▶ Exercise: After reading the data, copy it out in full and exactly.

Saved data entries
###

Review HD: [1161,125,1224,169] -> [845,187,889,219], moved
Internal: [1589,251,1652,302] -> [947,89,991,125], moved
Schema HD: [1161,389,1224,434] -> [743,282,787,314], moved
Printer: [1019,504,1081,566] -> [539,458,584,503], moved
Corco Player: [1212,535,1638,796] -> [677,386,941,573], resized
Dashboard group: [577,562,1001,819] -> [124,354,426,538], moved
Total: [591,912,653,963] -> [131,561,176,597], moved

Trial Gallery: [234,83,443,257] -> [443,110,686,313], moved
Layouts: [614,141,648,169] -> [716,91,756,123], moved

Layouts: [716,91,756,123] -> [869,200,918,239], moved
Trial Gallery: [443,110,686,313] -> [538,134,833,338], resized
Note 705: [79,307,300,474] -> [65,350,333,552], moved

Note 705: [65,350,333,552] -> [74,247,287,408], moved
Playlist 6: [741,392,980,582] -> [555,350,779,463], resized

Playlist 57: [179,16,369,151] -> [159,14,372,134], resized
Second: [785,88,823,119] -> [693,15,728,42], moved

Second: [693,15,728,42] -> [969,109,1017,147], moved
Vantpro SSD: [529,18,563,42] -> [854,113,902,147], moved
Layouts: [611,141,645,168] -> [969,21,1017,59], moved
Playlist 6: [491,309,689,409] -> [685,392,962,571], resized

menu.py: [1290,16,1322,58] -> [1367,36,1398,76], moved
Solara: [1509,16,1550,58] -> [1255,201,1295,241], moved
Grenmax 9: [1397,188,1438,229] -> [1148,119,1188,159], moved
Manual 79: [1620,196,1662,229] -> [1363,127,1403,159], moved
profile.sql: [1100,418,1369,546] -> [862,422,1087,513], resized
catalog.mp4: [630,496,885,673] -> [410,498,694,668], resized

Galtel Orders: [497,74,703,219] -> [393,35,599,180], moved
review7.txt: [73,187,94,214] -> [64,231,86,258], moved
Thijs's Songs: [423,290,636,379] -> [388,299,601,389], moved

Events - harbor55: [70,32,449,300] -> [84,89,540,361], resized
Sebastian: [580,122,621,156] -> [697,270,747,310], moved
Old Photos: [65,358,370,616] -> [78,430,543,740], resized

###

▶ Reply:
Review HD: [1161,125,1224,169] -> [845,187,889,219], moved
Internal: [1589,251,1652,302] -> [947,89,991,125], moved
Schema HD: [1161,389,1224,434] -> [743,282,787,314], moved
Printer: [1019,504,1081,566] -> [539,458,584,503], moved
Corco Player: [1212,535,1638,796] -> [677,386,941,573], resized
Dashboard group: [577,562,1001,819] -> [124,354,426,538], moved
Total: [591,912,653,963] -> [131,561,176,597], moved

Trial Gallery: [234,83,443,257] -> [443,110,686,313], moved
Layouts: [614,141,648,169] -> [716,91,756,123], moved

Layouts: [716,91,756,123] -> [869,200,918,239], moved
Trial Gallery: [443,110,686,313] -> [538,134,833,338], resized
Note 705: [79,307,300,474] -> [65,350,333,552], moved

Note 705: [65,350,333,552] -> [74,247,287,408], moved
Playlist 6: [741,392,980,582] -> [555,350,779,463], resized

Playlist 57: [179,16,369,151] -> [159,14,372,134], resized
Second: [785,88,823,119] -> [693,15,728,42], moved

Second: [693,15,728,42] -> [969,109,1017,147], moved
Vantpro SSD: [529,18,563,42] -> [854,113,902,147], moved
Layouts: [611,141,645,168] -> [969,21,1017,59], moved
Playlist 6: [491,309,689,409] -> [685,392,962,571], resized

menu.py: [1290,16,1322,58] -> [1367,36,1398,76], moved
Solara: [1509,16,1550,58] -> [1255,201,1295,241], moved
Grenmax 9: [1397,188,1438,229] -> [1148,119,1188,159], moved
Manual 79: [1620,196,1662,229] -> [1363,127,1403,159], moved
profile.sql: [1100,418,1369,546] -> [862,422,1087,513], resized
catalog.mp4: [630,496,885,673] -> [410,498,694,668], resized

Galtel Orders: [497,74,703,219] -> [393,35,599,180], moved
review7.txt: [73,187,94,214] -> [64,231,86,258], moved
Thijs's Songs: [423,290,636,379] -> [388,299,601,389], moved

Events - harbor55: [70,32,449,300] -> [84,89,540,361], resized
Sebastian: [580,122,621,156] -> [697,270,747,310], moved
Old Photos: [65,358,370,616] -> [78,430,543,740], resized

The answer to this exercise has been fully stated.